**ACTIVITY**:
Take the lines below beginning at the line that has "pink screwdriver: 3 -> 1" and stopping after the line that has "grey cupcake: 2 -> 1", and print them exactly as they are, with no other lines.

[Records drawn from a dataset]

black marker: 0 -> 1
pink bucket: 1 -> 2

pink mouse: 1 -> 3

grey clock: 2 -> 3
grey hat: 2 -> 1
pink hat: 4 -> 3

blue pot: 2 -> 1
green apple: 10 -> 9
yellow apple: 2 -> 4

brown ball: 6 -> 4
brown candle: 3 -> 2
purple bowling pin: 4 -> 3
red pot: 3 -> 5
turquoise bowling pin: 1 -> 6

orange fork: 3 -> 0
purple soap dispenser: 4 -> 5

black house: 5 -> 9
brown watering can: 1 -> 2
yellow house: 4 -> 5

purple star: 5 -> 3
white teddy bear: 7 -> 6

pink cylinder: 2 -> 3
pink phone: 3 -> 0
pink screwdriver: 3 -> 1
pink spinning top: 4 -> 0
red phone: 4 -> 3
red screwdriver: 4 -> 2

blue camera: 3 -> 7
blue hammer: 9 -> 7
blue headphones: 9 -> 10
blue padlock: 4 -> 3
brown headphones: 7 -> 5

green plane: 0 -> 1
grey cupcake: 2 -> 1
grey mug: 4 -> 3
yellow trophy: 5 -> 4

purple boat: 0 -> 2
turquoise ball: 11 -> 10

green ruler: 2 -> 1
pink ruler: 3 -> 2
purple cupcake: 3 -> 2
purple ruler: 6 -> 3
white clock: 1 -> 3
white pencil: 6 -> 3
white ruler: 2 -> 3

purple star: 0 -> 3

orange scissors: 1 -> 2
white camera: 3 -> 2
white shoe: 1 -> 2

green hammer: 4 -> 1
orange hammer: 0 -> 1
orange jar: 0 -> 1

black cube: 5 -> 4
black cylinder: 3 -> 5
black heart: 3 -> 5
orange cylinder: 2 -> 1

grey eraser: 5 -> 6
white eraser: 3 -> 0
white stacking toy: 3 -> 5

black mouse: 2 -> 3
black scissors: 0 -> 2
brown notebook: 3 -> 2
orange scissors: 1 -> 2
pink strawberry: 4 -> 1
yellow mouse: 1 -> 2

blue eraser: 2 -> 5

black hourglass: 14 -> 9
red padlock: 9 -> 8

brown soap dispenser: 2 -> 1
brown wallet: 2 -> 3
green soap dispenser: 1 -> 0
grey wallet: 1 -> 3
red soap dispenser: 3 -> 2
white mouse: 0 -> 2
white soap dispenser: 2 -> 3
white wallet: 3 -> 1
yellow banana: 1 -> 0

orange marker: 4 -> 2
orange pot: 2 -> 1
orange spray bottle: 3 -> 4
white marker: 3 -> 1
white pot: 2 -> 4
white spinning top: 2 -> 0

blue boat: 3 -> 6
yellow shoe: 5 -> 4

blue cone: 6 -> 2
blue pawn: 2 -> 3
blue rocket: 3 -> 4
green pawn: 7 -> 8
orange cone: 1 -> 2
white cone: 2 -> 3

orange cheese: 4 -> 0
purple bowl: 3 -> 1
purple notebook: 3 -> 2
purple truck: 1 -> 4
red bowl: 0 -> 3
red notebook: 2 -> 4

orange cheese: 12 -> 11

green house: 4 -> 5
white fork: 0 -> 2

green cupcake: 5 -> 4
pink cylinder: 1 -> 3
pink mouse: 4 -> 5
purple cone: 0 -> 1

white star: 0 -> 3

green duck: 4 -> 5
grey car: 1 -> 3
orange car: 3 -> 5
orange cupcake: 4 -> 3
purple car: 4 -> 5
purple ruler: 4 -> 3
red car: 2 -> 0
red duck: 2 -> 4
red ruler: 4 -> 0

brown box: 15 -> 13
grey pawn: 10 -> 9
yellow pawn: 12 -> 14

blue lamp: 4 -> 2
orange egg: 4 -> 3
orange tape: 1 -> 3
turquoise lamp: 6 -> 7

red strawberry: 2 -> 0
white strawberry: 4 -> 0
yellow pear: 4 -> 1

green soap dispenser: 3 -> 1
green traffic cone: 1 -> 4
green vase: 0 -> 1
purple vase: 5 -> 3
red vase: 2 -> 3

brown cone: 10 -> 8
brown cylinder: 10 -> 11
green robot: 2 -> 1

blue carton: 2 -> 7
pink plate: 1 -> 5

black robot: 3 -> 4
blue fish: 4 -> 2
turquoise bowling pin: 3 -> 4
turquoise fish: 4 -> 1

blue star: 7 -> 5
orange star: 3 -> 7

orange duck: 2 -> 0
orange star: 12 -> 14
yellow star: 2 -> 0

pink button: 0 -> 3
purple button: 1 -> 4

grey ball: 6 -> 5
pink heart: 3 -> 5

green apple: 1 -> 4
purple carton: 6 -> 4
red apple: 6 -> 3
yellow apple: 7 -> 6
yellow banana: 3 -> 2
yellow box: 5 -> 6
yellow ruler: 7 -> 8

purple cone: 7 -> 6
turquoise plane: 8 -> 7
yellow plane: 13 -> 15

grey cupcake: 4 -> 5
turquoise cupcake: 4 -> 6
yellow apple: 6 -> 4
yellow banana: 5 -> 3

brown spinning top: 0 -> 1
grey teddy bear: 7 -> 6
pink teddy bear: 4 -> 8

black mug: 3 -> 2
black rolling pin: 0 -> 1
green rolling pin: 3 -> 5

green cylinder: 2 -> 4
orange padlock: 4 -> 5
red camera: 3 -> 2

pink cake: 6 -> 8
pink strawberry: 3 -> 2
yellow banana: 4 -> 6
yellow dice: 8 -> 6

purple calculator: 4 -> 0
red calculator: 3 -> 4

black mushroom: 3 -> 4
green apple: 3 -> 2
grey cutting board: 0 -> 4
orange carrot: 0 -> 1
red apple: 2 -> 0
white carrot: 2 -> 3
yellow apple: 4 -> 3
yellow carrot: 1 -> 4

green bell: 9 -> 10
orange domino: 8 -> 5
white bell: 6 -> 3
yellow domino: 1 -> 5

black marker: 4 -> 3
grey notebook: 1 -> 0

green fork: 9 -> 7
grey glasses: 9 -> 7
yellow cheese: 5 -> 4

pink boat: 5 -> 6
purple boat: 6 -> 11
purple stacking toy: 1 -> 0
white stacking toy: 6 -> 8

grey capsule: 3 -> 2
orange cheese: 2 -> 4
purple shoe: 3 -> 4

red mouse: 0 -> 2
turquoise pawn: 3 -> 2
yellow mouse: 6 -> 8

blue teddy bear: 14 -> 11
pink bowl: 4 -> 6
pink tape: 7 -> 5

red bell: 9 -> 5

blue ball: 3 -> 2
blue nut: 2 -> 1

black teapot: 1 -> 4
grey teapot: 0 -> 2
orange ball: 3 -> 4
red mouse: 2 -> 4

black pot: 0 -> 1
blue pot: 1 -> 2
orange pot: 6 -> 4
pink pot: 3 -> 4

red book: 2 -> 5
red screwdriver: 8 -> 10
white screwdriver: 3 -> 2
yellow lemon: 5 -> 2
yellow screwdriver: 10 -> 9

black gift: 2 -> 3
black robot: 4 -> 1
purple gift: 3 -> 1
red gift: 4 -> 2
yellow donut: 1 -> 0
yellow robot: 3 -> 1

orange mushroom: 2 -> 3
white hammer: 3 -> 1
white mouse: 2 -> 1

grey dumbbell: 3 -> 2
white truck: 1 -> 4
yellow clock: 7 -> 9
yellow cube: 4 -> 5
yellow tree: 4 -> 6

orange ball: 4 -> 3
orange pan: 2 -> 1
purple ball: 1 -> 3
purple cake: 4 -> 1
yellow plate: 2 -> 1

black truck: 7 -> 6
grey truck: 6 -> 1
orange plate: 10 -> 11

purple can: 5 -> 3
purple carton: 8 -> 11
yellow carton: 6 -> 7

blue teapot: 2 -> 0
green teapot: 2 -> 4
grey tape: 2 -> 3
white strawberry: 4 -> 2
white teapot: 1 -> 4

**EXERCISE ANSWER**:
pink screwdriver: 3 -> 1
pink spinning top: 4 -> 0
red phone: 4 -> 3
red screwdriver: 4 -> 2

blue camera: 3 -> 7
blue hammer: 9 -> 7
blue headphones: 9 -> 10
blue padlock: 4 -> 3
brown headphones: 7 -> 5

green plane: 0 -> 1
grey cupcake: 2 -> 1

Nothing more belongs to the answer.